** PROBLEM DESCRIPTION **
Return the lines from the line containing "C12: none -> 2.2uF (LED_A, TRIG)" through the last line of the material below, exactly as they appear and with no others.
-- -- --
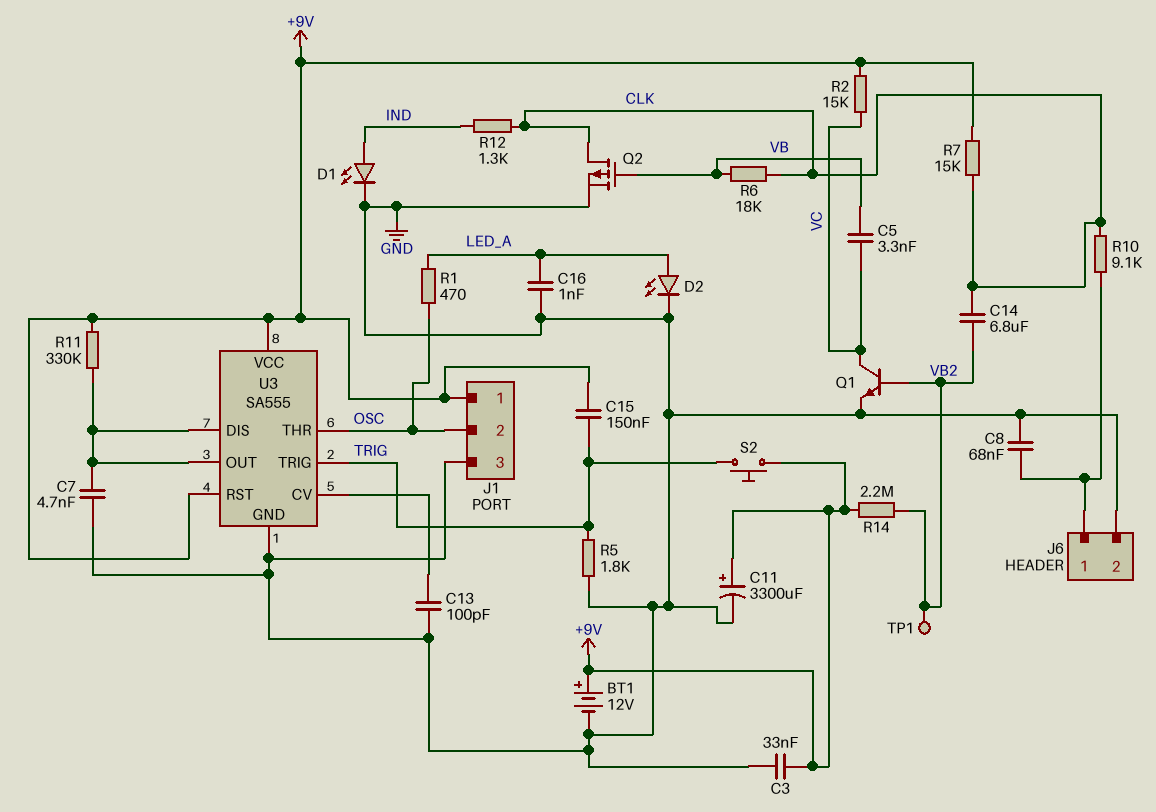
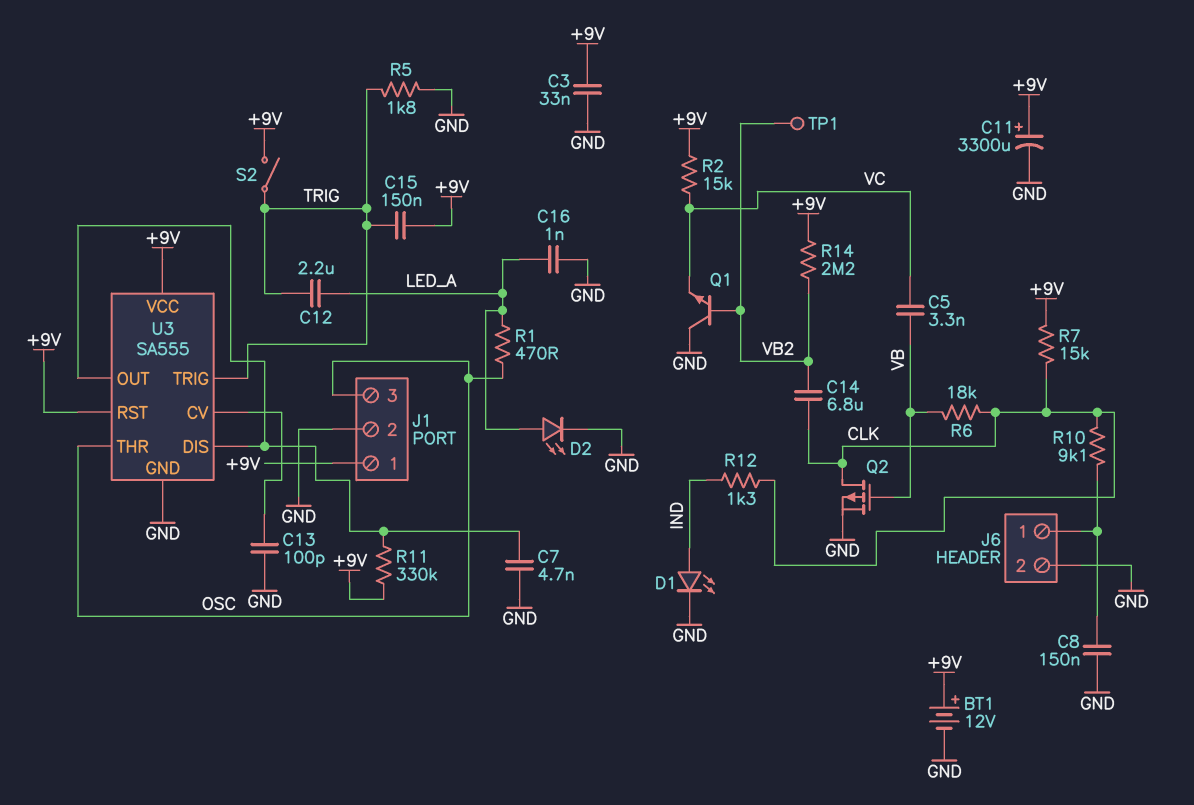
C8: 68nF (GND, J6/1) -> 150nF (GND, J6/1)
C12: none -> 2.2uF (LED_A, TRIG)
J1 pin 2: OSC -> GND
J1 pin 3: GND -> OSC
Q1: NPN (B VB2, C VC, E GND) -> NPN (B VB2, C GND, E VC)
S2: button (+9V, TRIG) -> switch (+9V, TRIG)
-- -- --
** TASK RESPONSE **
C12: none -> 2.2uF (LED_A, TRIG)
J1 pin 2: OSC -> GND
J1 pin 3: GND -> OSC
Q1: NPN (B VB2, C VC, E GND) -> NPN (B VB2, C GND, E VC)
S2: button (+9V, TRIG) -> switch (+9V, TRIG)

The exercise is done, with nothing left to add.